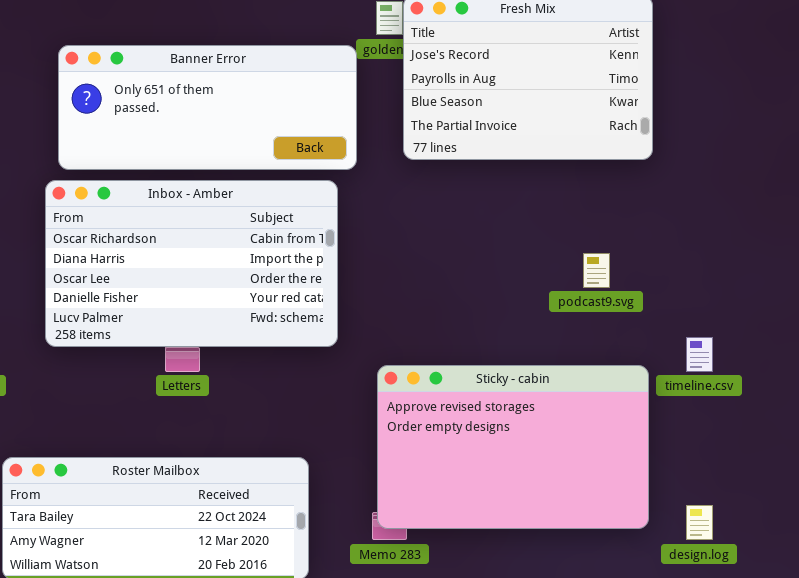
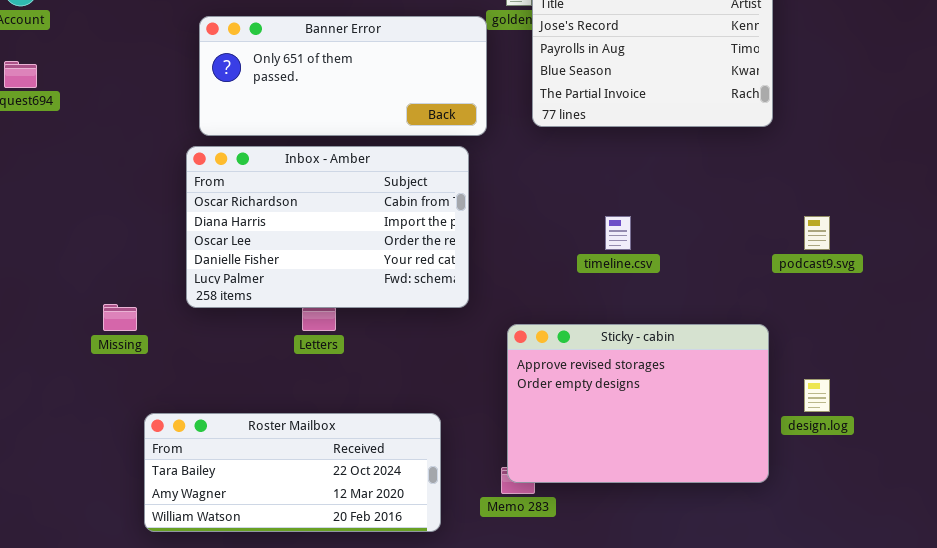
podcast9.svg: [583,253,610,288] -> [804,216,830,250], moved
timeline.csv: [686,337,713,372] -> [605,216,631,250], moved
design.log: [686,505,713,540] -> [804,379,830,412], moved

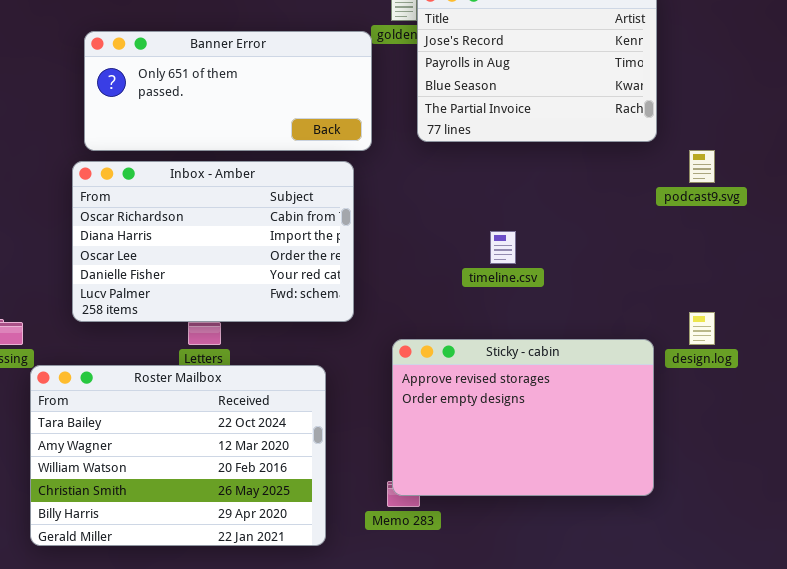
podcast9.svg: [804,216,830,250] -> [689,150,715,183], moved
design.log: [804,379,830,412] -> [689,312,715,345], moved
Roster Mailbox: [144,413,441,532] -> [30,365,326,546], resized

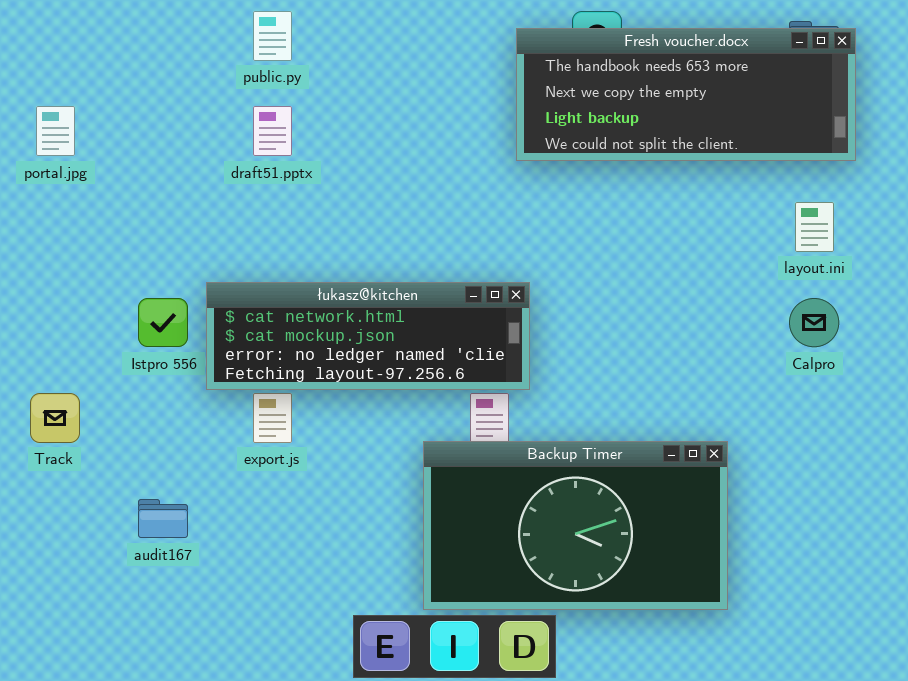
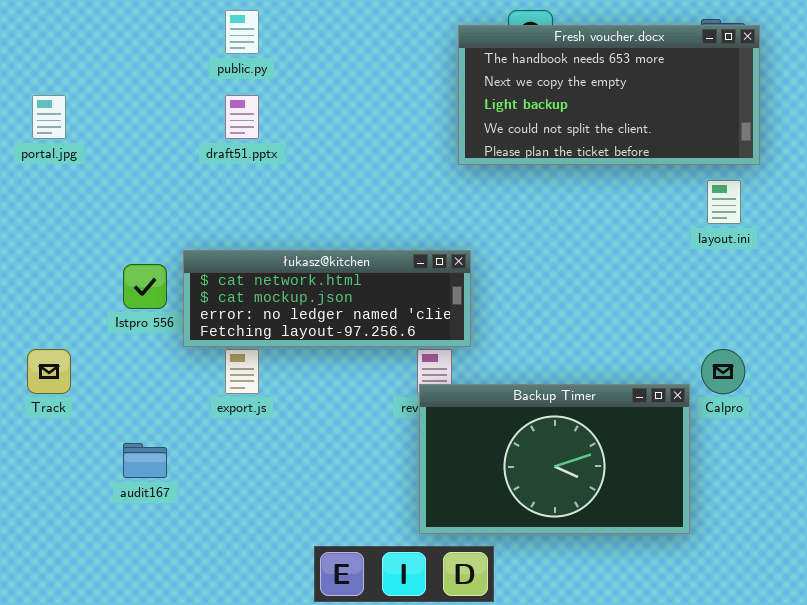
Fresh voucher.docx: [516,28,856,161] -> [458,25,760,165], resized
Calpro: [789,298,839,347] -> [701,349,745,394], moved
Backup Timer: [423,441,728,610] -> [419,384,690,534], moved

___

Work task — An unaltered copy of the material, without images, should be set down.

Answer space —
podcast9.svg: [583,253,610,288] -> [804,216,830,250], moved
timeline.csv: [686,337,713,372] -> [605,216,631,250], moved
design.log: [686,505,713,540] -> [804,379,830,412], moved

podcast9.svg: [804,216,830,250] -> [689,150,715,183], moved
design.log: [804,379,830,412] -> [689,312,715,345], moved
Roster Mailbox: [144,413,441,532] -> [30,365,326,546], resized

Fresh voucher.docx: [516,28,856,161] -> [458,25,760,165], resized
Calpro: [789,298,839,347] -> [701,349,745,394], moved
Backup Timer: [423,441,728,610] -> [419,384,690,534], moved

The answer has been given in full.